• [Directions for this task]
Omitting every picture, copy the lines from the one that contains "DRIVER1 pin IN1: 15 -> A1" through the last line of the records below, exactly and with nothing added.

• [Provided information]
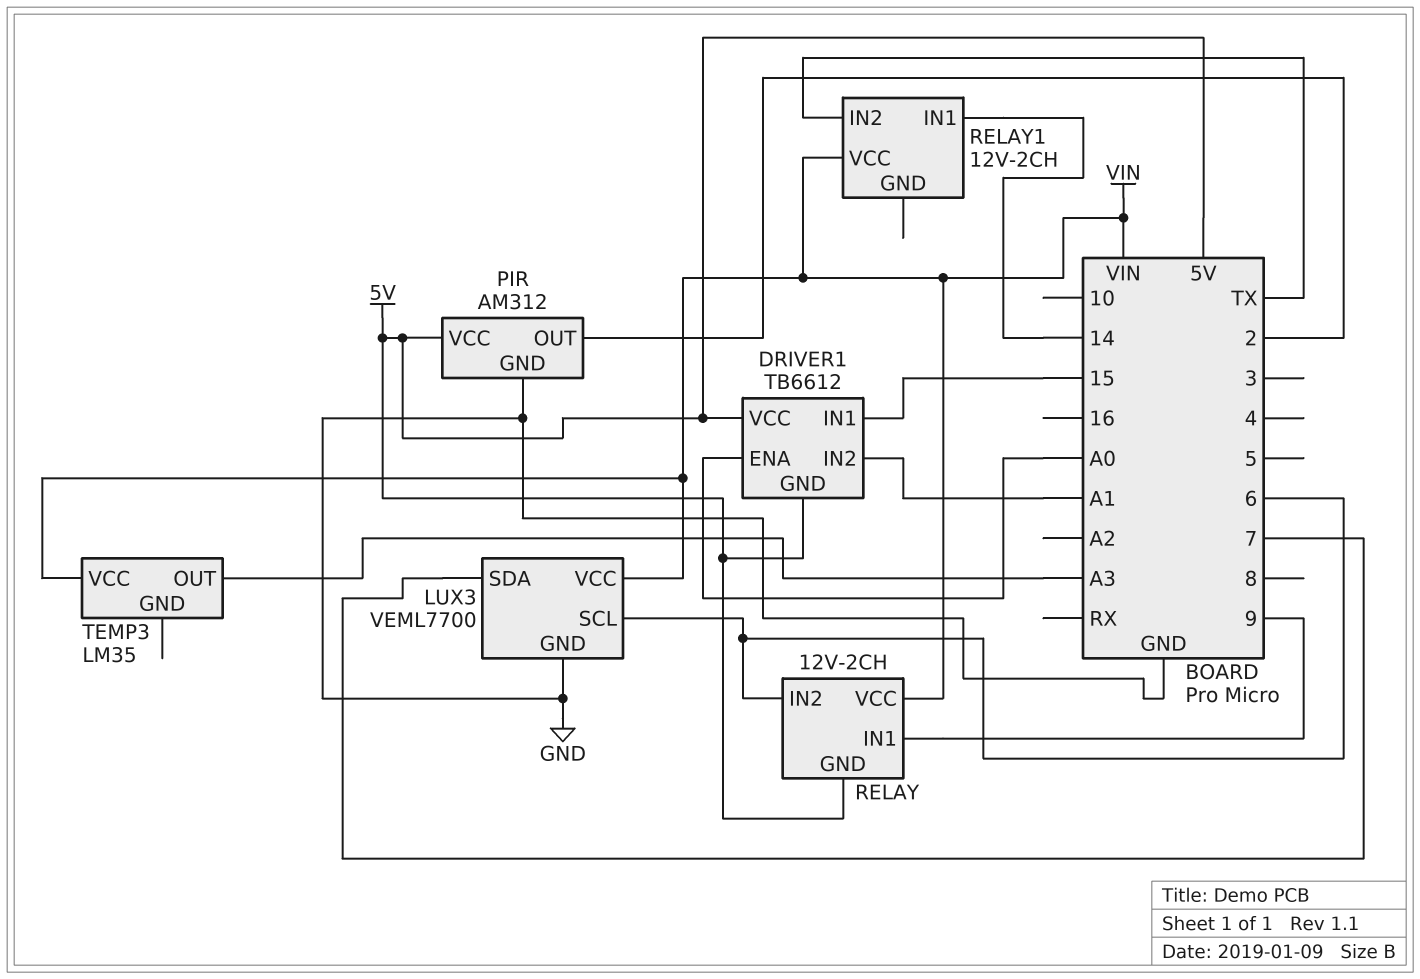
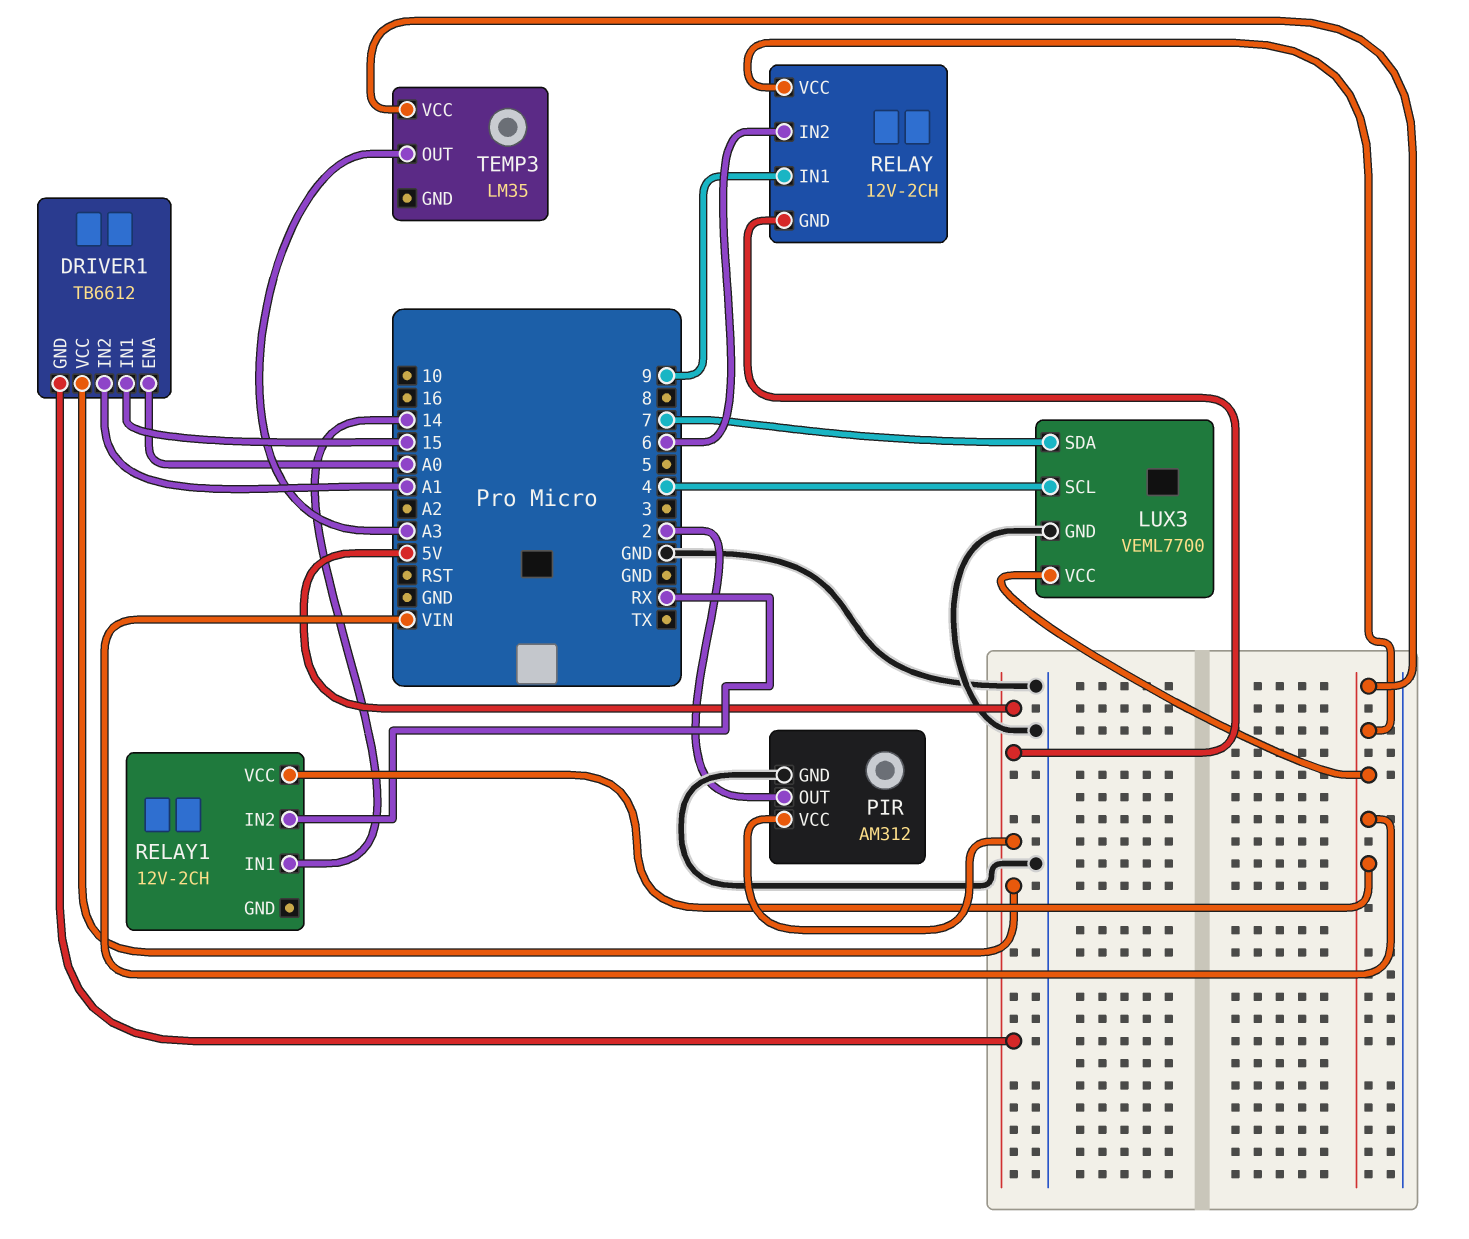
LUX3 pin SCL: 6 -> 4
RELAY1 pin IN2: TX -> RX

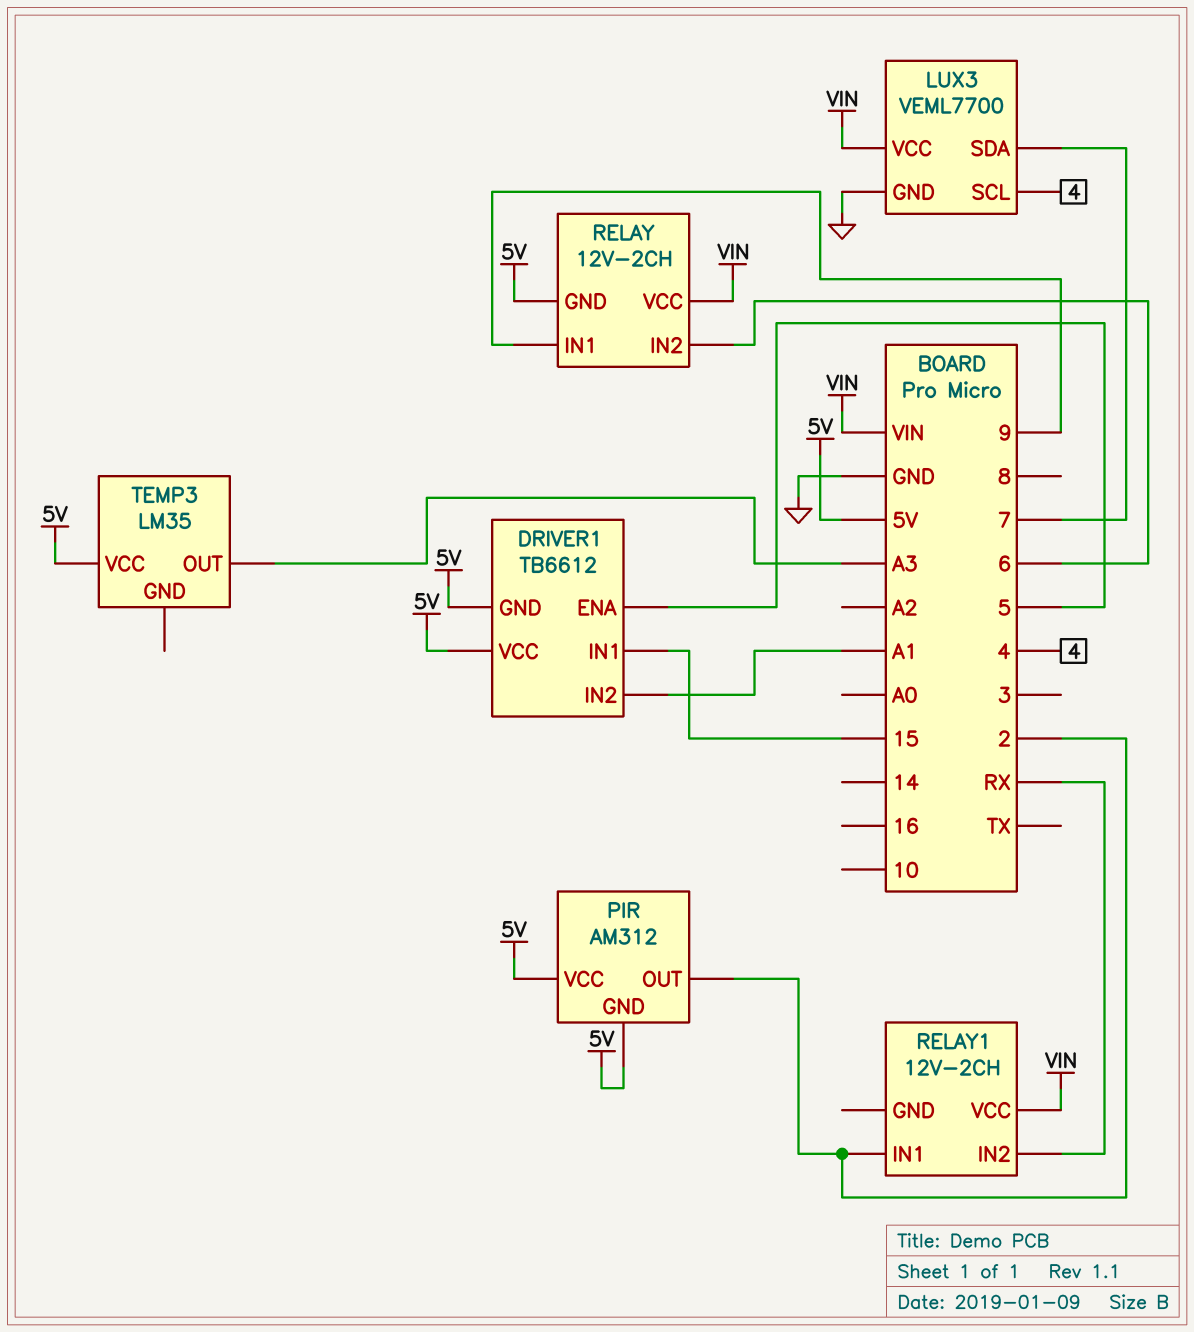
DRIVER1 pin ENA: A0 -> 5
PIR pin GND: GND -> 5V
RELAY1 pin IN1: 14 -> 2
TEMP3 pin VCC: VIN -> 5V

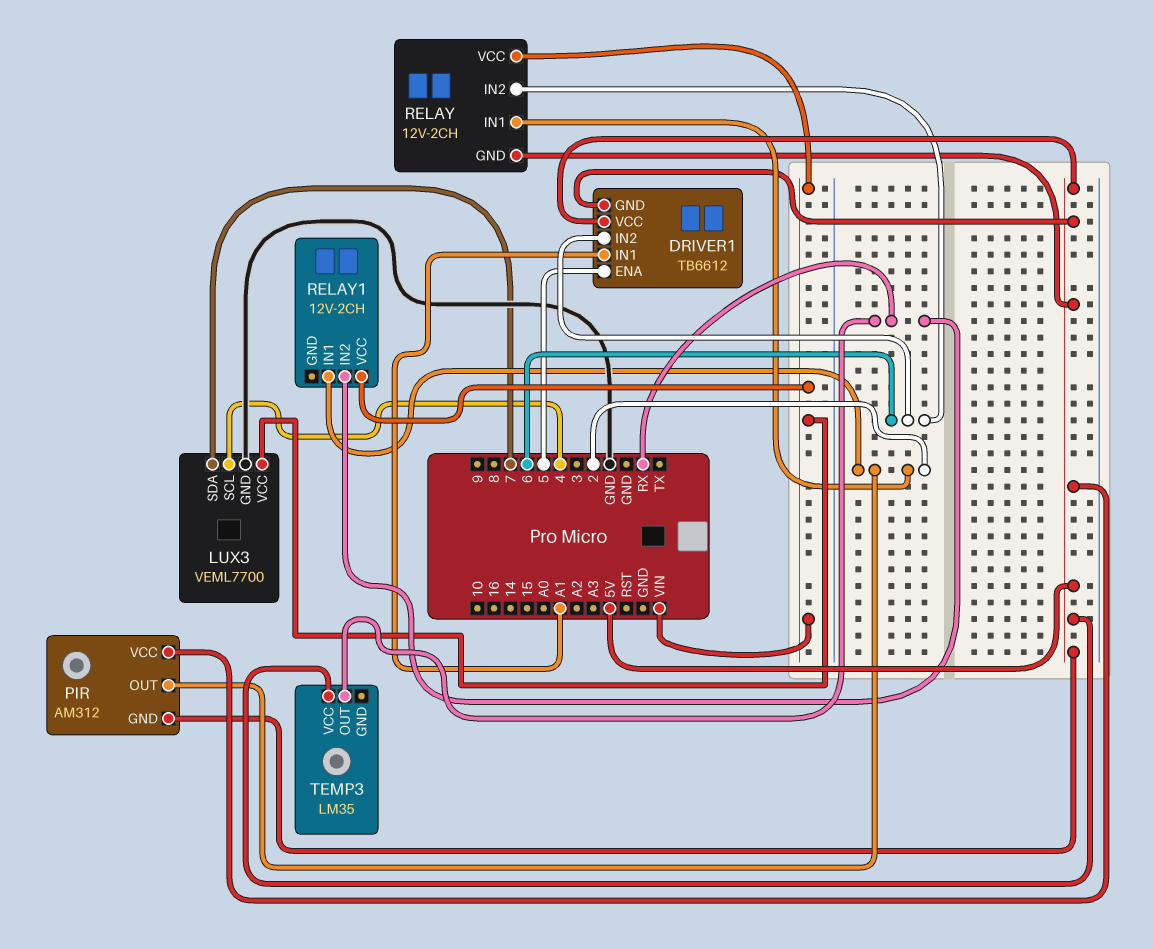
DRIVER1 pin IN1: 15 -> A1
DRIVER1 pin IN2: A1 -> 6
RELAY pin IN1: 9 -> 2
TEMP3 pin OUT: A3 -> RX

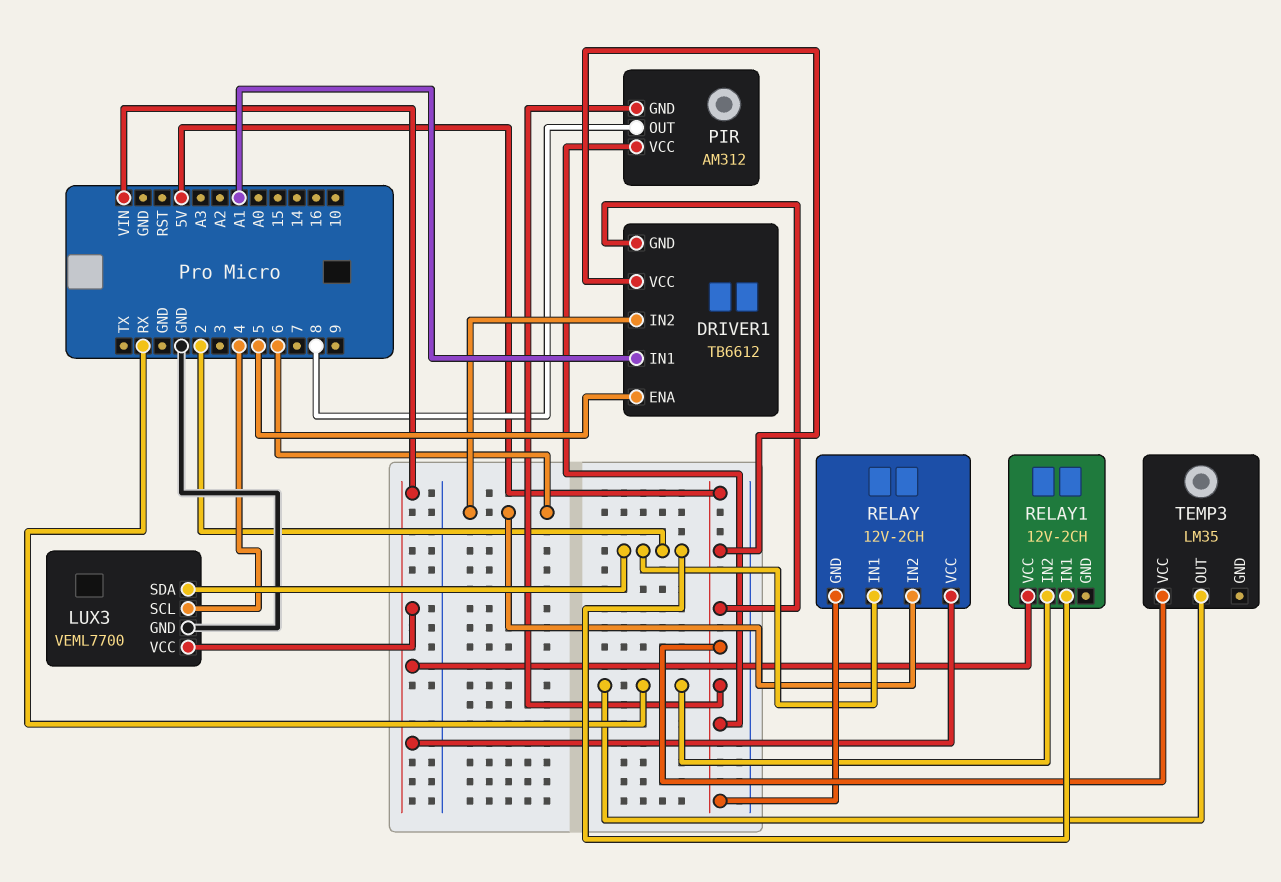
LUX3 pin SDA: 7 -> 2
PIR pin OUT: 2 -> 8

• [Output for this exercise]
DRIVER1 pin IN1: 15 -> A1
DRIVER1 pin IN2: A1 -> 6
RELAY pin IN1: 9 -> 2
TEMP3 pin OUT: A3 -> RX

LUX3 pin SDA: 7 -> 2
PIR pin OUT: 2 -> 8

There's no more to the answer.